## Directions
Identify every line in the records below that contains the string "kern", treating uppercase and lowercase as different, and copy each of those lines.

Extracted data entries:
=-=-=-=-=

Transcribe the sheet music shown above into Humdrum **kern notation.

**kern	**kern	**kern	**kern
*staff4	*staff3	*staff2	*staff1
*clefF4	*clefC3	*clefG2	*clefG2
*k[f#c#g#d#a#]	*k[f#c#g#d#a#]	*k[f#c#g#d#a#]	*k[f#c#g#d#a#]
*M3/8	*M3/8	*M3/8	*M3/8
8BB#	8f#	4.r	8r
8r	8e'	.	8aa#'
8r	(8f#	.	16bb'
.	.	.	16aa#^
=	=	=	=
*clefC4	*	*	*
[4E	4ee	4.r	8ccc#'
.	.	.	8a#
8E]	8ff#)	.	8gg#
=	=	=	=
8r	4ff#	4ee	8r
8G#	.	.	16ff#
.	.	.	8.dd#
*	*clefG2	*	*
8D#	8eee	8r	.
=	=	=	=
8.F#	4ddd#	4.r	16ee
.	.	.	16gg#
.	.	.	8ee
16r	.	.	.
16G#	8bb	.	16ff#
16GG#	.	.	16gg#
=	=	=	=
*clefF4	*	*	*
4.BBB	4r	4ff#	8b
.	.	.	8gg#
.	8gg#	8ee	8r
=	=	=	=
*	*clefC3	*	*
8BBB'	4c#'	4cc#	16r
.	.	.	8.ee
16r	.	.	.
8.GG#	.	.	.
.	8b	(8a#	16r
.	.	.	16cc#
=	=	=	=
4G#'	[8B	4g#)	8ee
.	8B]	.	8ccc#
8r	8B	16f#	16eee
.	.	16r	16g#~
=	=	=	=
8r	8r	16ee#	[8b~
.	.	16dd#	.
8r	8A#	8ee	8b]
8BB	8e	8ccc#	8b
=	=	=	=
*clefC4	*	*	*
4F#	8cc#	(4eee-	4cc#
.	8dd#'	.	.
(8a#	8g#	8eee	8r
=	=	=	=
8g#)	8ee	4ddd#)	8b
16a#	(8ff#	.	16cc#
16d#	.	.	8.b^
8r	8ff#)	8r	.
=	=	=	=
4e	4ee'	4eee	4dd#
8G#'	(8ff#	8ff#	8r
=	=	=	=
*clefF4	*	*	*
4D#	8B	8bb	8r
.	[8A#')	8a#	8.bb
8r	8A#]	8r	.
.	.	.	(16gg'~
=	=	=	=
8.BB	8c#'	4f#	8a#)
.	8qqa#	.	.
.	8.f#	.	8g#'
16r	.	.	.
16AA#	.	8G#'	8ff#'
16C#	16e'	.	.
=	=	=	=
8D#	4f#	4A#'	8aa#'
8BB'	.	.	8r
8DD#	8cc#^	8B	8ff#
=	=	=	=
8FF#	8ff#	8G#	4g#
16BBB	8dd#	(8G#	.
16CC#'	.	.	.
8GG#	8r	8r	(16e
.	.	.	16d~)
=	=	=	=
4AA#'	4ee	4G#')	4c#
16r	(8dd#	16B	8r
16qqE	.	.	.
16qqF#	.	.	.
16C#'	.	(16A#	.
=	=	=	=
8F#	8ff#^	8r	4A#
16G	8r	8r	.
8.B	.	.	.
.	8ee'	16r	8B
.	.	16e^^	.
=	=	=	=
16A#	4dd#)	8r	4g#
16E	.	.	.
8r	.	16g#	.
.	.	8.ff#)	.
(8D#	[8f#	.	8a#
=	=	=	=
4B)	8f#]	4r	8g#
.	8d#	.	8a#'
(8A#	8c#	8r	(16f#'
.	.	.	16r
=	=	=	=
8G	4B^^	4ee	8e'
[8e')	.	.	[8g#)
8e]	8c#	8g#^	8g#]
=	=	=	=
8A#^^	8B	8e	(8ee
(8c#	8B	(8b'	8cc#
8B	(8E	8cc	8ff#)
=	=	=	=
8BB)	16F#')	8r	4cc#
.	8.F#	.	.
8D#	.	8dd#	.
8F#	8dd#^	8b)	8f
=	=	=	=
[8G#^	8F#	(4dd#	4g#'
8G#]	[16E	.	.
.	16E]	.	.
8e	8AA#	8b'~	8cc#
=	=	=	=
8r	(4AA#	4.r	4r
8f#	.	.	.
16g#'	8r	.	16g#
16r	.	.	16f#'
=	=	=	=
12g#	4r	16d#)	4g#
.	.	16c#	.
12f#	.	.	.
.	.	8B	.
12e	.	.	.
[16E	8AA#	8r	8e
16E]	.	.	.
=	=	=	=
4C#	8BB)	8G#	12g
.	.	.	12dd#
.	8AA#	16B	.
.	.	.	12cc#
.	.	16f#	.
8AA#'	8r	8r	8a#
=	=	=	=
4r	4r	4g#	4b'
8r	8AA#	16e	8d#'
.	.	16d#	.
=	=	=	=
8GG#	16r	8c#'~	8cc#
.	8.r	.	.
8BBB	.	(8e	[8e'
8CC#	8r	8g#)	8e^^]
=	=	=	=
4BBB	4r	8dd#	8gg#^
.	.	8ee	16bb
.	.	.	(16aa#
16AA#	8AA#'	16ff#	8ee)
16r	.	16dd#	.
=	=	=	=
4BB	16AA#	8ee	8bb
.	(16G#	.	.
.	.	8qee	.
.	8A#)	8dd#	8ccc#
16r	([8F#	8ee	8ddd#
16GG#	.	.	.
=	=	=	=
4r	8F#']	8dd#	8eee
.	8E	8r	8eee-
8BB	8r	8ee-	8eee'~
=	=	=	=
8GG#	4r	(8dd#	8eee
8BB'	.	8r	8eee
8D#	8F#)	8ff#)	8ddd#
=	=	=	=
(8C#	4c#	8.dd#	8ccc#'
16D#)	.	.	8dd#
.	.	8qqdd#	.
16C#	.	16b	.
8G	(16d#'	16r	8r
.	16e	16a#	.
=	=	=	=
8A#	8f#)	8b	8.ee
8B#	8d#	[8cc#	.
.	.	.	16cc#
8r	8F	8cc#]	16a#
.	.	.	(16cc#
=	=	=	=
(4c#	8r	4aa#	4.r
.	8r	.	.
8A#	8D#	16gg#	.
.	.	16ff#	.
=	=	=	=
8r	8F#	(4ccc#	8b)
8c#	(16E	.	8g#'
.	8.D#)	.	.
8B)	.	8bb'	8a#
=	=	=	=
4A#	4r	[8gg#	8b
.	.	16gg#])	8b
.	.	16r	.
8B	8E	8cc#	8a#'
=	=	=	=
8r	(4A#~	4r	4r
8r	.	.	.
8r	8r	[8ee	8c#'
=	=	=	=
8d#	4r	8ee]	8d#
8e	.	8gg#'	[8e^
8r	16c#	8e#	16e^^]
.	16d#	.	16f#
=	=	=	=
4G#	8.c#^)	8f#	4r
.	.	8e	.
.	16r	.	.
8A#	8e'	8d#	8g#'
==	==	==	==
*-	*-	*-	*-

=-=-=-=-=

## Reply to the task
Transcribe the sheet music shown above into Humdrum **kern notation.
**kern	**kern	**kern	**kern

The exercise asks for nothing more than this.